*** Excerpted records
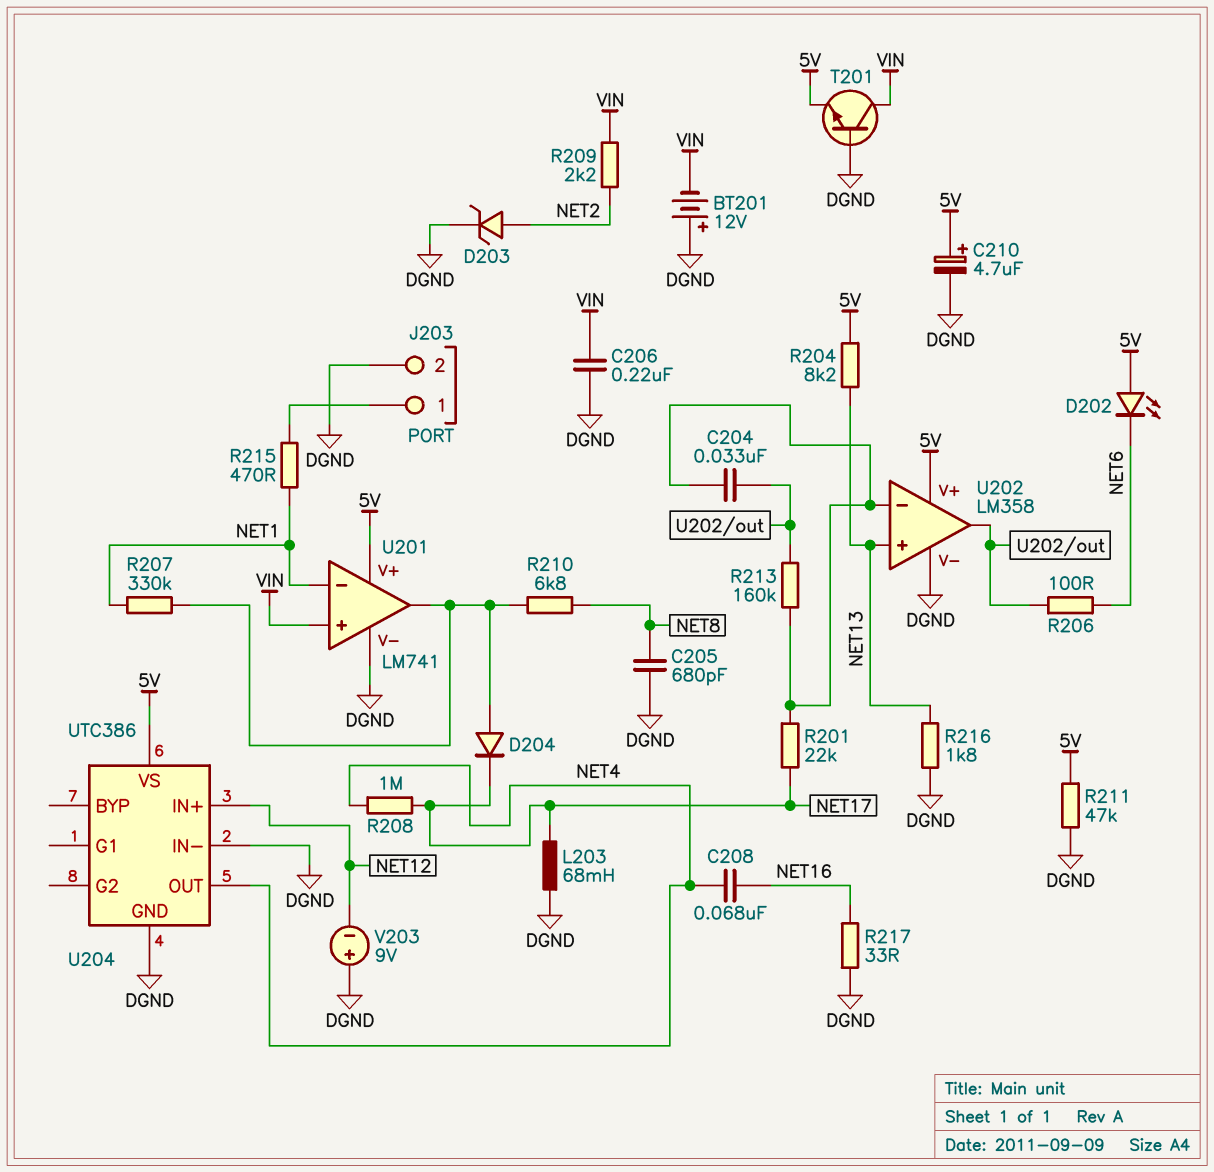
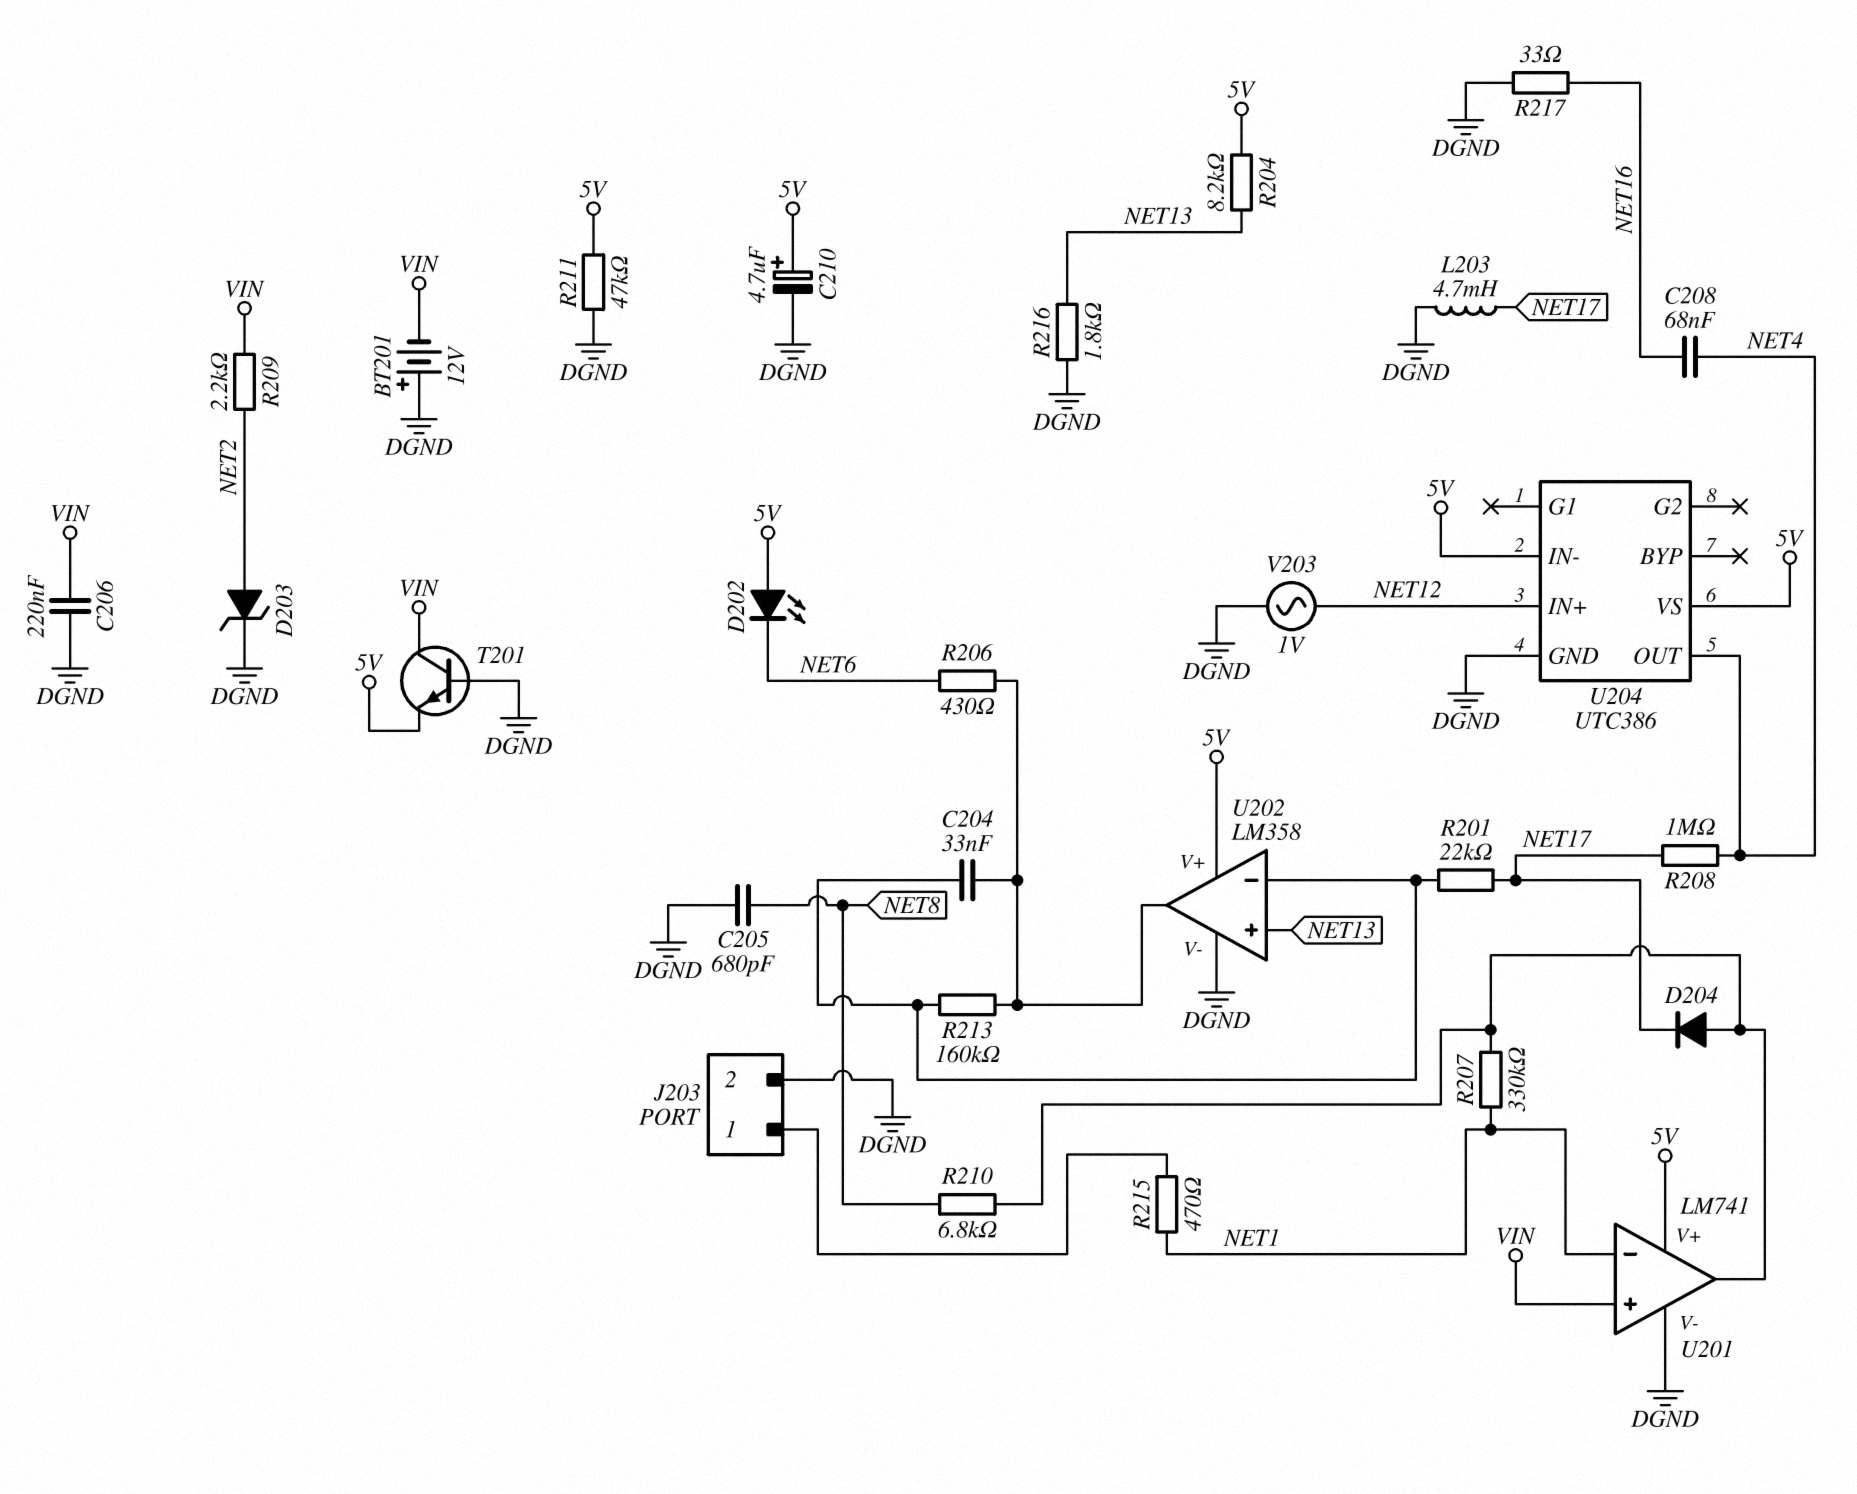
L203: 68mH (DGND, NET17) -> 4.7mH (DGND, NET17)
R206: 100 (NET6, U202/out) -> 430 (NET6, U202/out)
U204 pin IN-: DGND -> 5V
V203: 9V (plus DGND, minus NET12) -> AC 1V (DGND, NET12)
******
*** Excerpted records
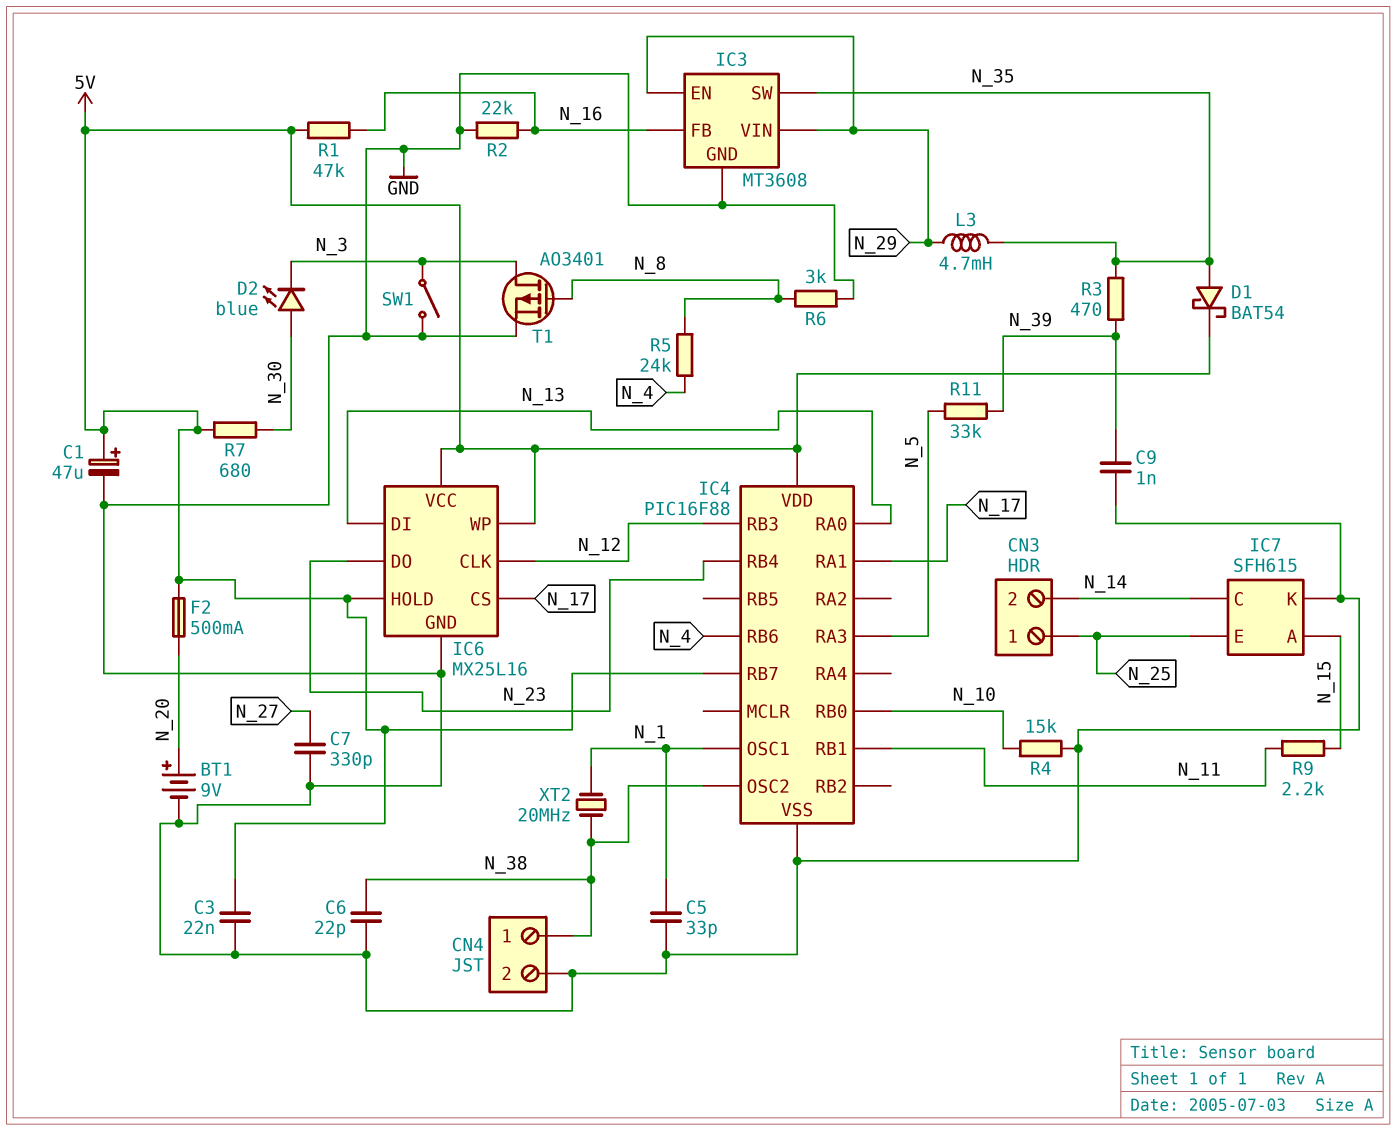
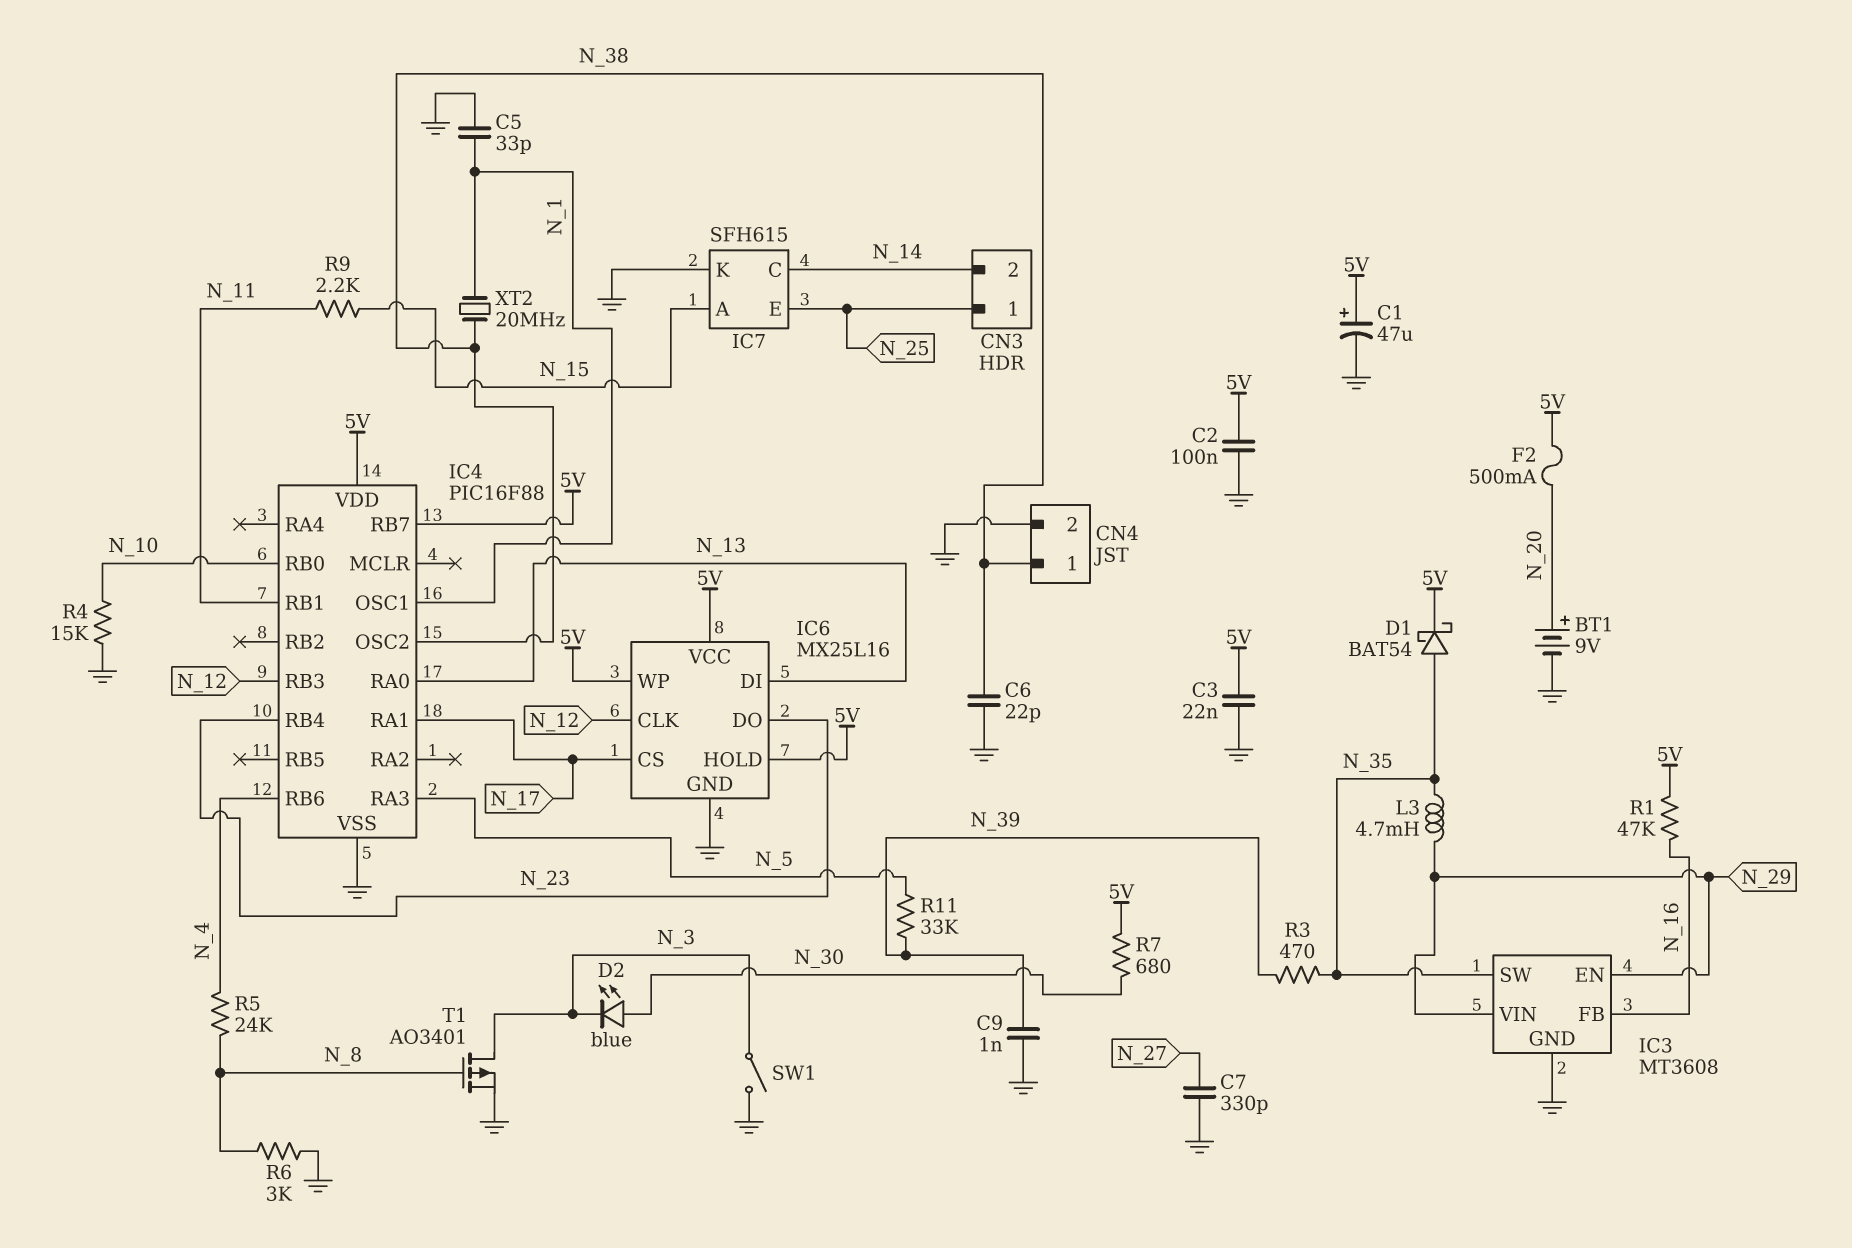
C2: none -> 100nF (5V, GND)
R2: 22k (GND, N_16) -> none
******
## What the exercise asks
Where the data above reaches the line holding "L203: 68mH (DGND, NET17)", begin printing, and stop after the line holding "V203: 9V (plus". Each line must be reproduced exactly, with nothing else added.

## Answer space
L203: 68mH (DGND, NET17) -> 4.7mH (DGND, NET17)
R206: 100 (NET6, U202/out) -> 430 (NET6, U202/out)
U204 pin IN-: DGND -> 5V
V203: 9V (plus DGND, minus NET12) -> AC 1V (DGND, NET12)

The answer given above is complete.